#### Saved entries:

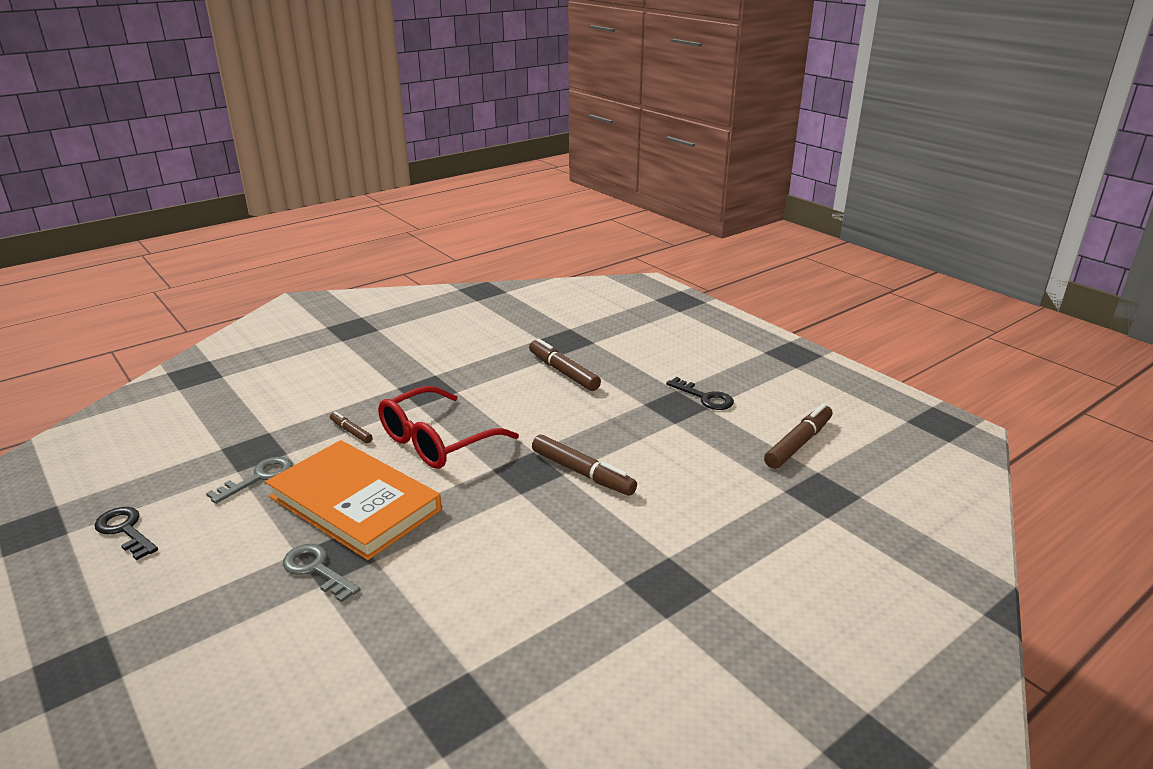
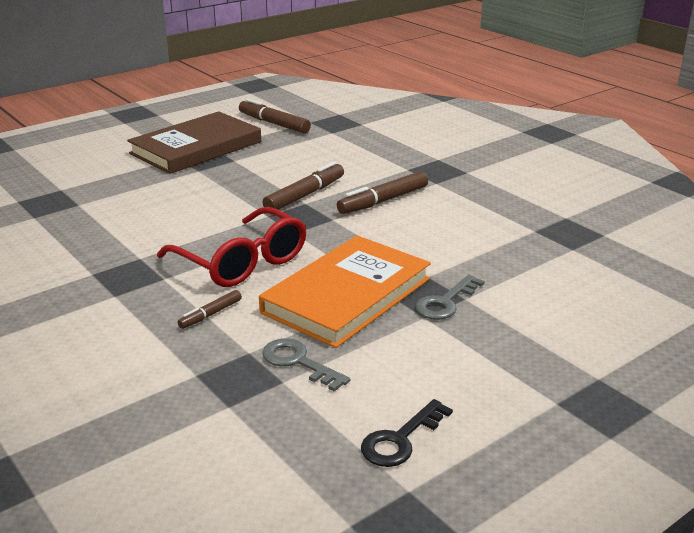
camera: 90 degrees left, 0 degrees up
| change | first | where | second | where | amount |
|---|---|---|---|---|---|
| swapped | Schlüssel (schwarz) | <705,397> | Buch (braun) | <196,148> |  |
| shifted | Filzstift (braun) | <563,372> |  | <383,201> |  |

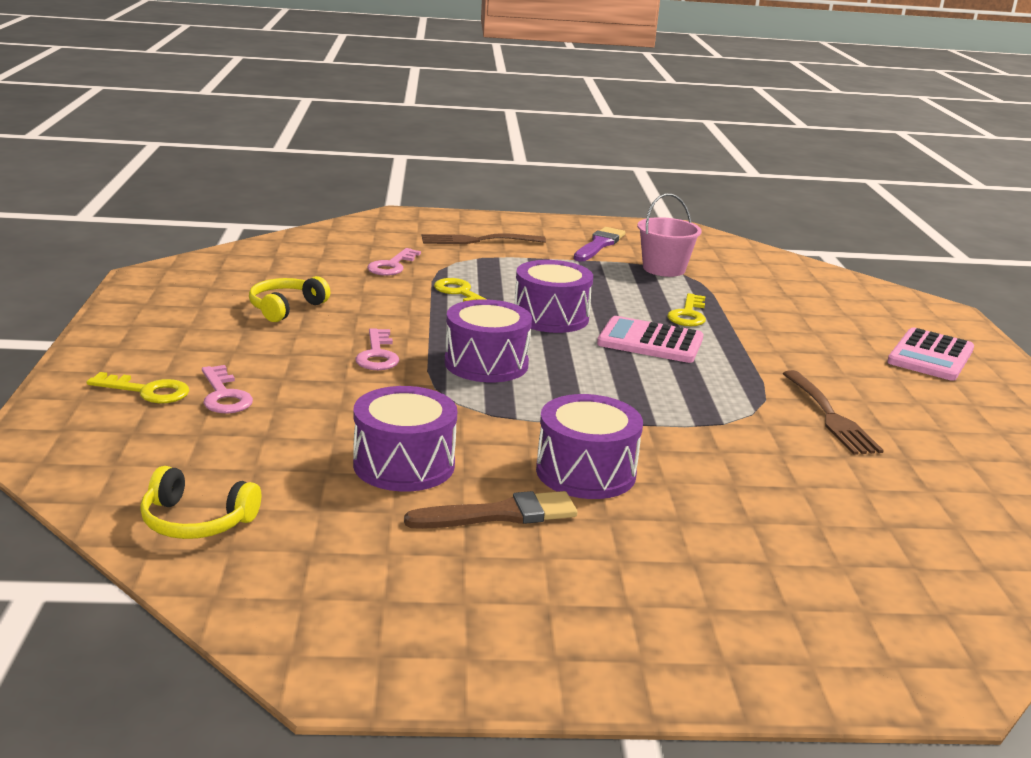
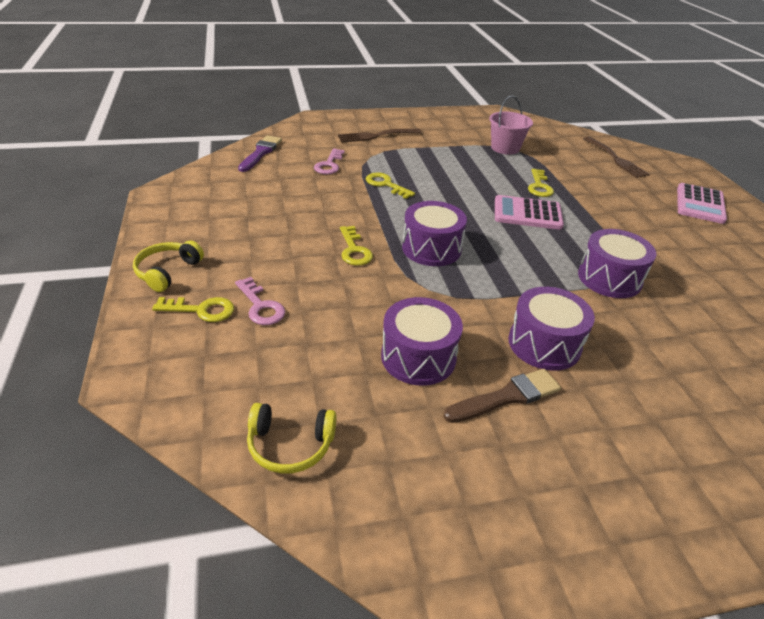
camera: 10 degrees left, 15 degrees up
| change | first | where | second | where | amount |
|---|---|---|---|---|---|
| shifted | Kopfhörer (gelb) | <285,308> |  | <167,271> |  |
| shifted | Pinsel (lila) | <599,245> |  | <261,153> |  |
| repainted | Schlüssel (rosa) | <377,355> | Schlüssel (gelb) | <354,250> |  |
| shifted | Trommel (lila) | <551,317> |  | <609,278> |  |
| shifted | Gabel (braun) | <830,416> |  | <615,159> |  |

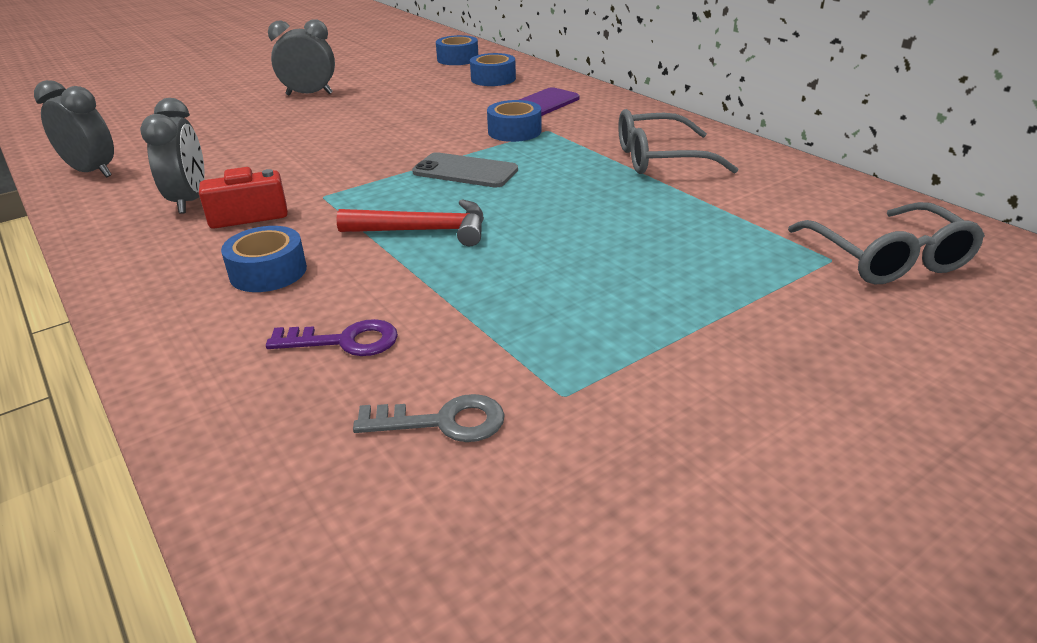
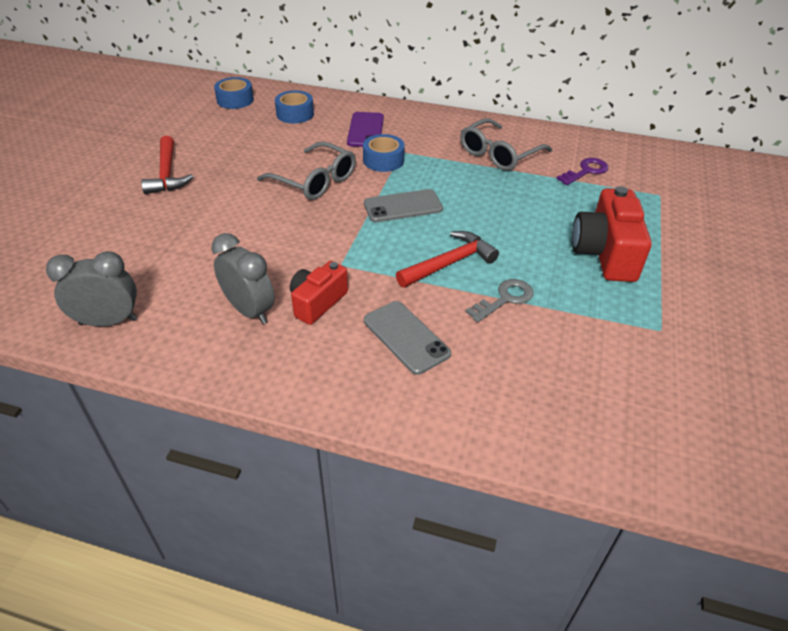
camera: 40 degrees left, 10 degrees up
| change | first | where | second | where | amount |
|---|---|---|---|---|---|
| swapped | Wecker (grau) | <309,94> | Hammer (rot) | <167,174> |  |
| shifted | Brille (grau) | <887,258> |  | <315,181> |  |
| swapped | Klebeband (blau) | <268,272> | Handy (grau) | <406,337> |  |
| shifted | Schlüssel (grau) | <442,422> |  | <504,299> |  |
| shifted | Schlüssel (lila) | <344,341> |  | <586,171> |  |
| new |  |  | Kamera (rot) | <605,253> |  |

#### Your assignment:
Report how many lines in the data contain the word "camera", with no words besides the number.

#### Result of the exercise:
3